● **WHAT NEEDS TO BE DONE**
Set down every line from the one with "D101: LED orange" to the end of the entries, both ends included, exactly as it reads and without pictures.

● **Detected change data**
-----

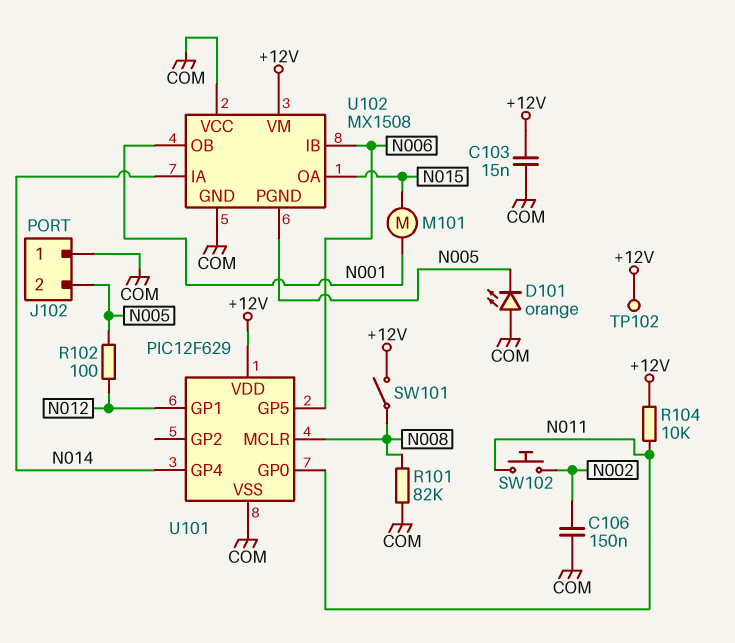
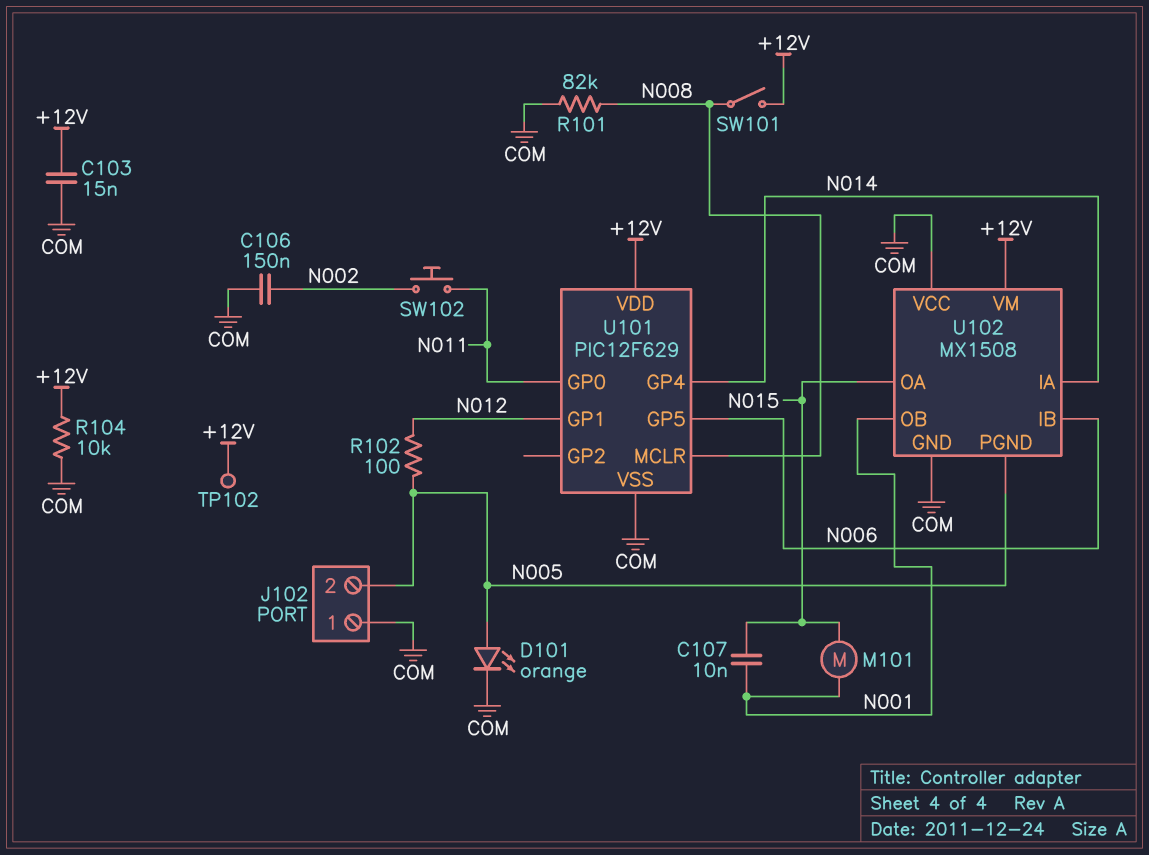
C107: none -> 10nF (N001, N015)
D101: LED orange (A COM, K N005) -> LED orange (A N005, K COM)
R104: 10k (+12V, N011) -> 10k (+12V, COM)

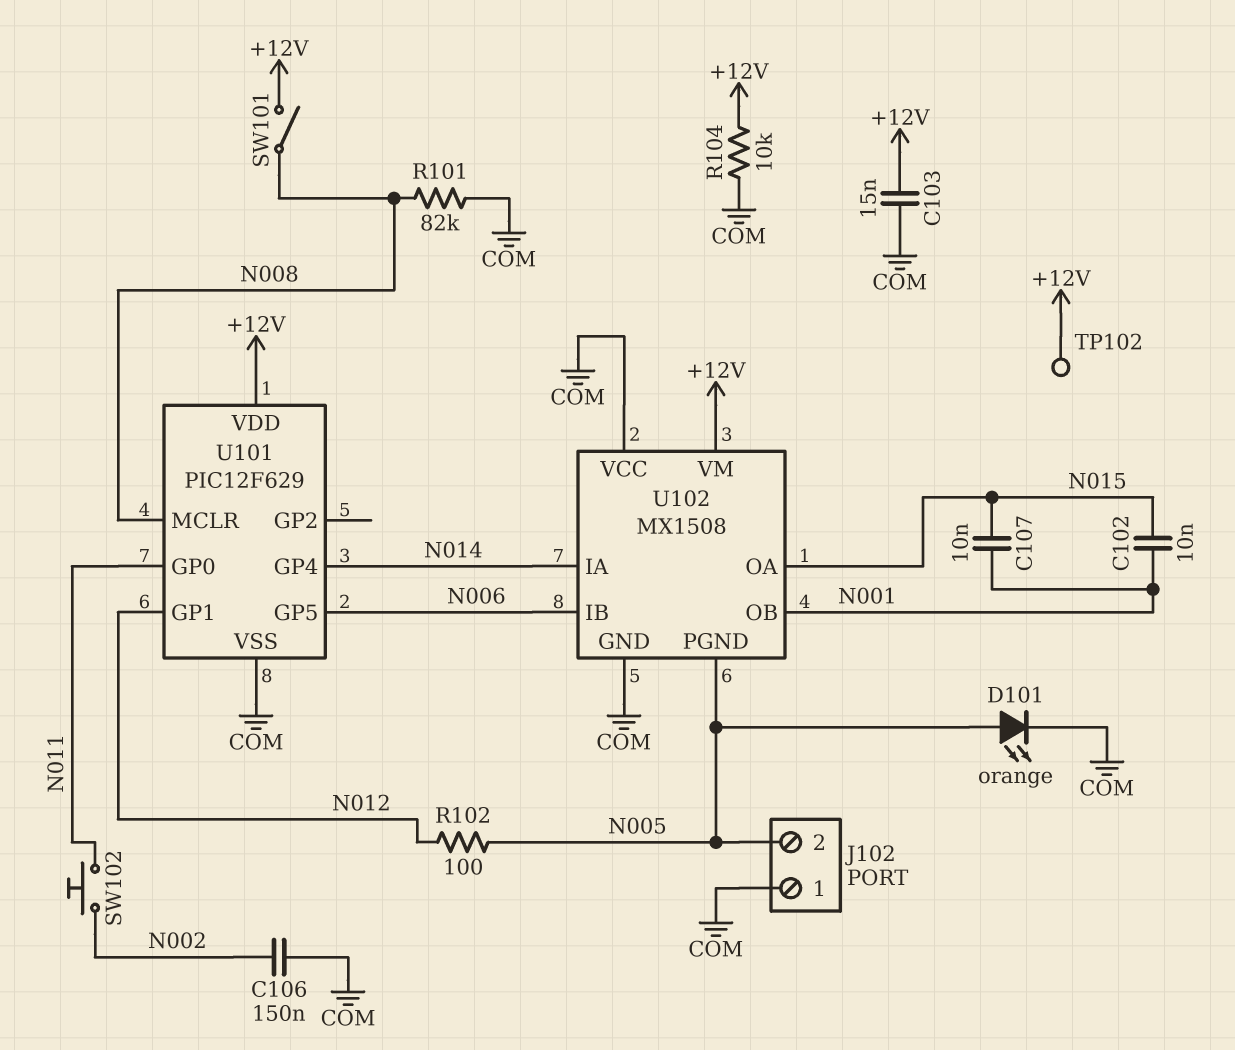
C102: none -> 10nF (N001, N015)
M101: motor (N001, N015) -> none

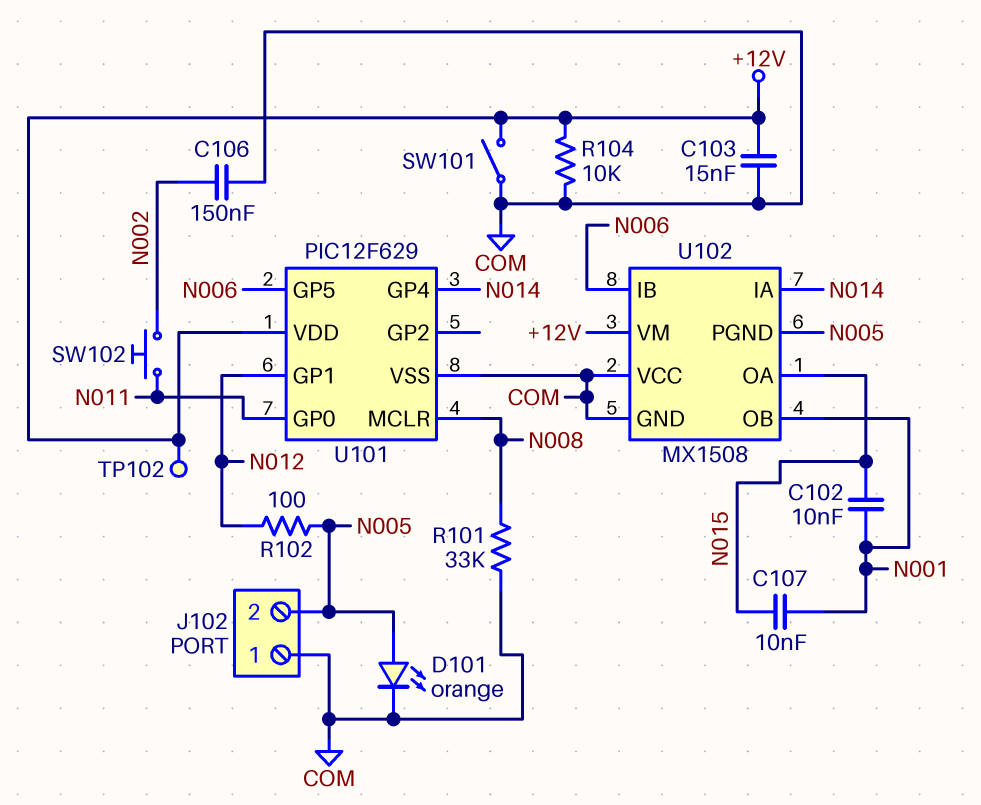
R101: 82k (COM, N008) -> 33k (COM, N008)
SW101: switch (+12V, N008) -> switch (+12V, COM)

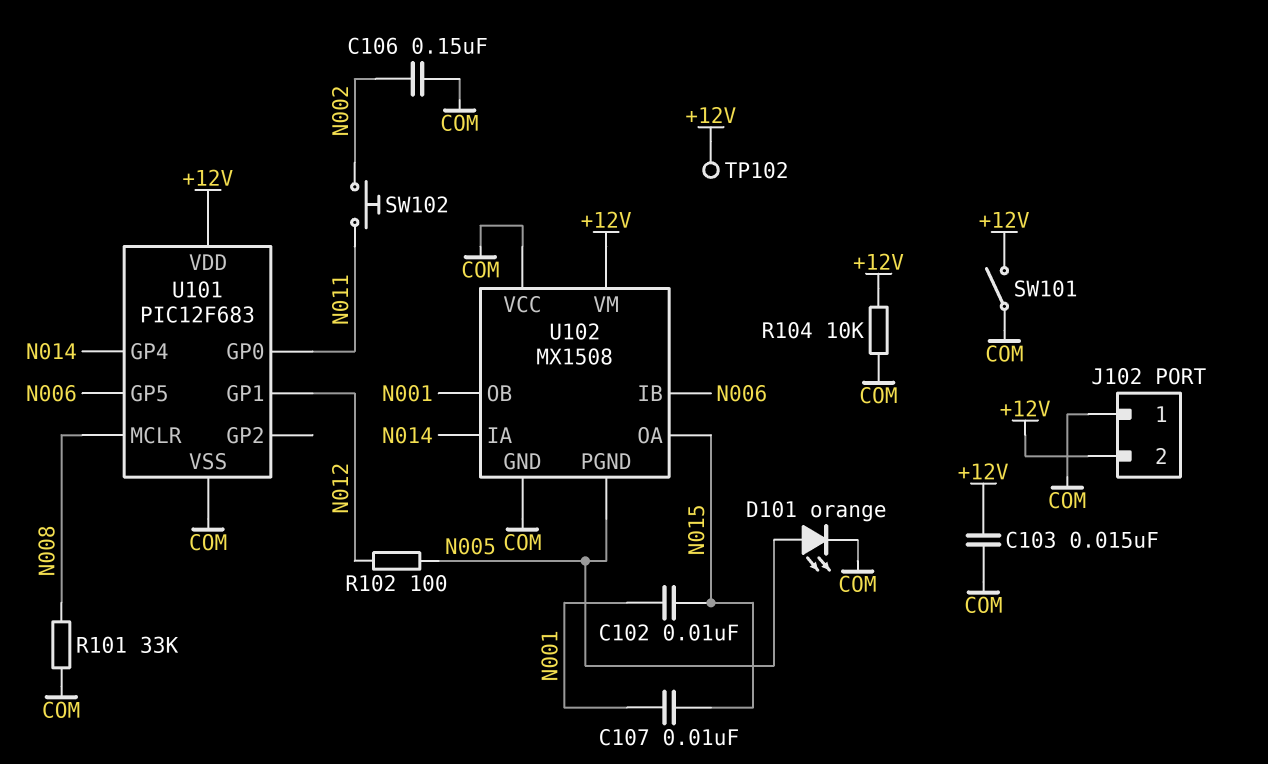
J102 pin 2: N005 -> +12V
U101: PIC12F629 -> PIC12F683

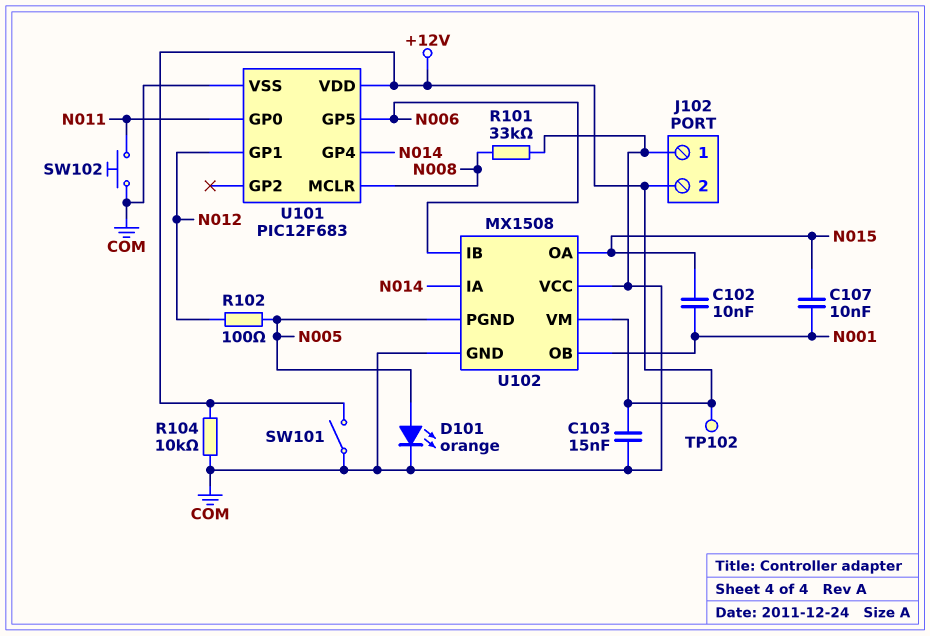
C106: 150nF (COM, N002) -> none
SW102: button (N002, N011) -> button (COM, N011)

-----

● **WORKED SOLUTION**
D101: LED orange (A COM, K N005) -> LED orange (A N005, K COM)
R104: 10k (+12V, N011) -> 10k (+12V, COM)

C102: none -> 10nF (N001, N015)
M101: motor (N001, N015) -> none

R101: 82k (COM, N008) -> 33k (COM, N008)
SW101: switch (+12V, N008) -> switch (+12V, COM)

J102 pin 2: N005 -> +12V
U101: PIC12F629 -> PIC12F683

C106: 150nF (COM, N002) -> none
SW102: button (N002, N011) -> button (COM, N011)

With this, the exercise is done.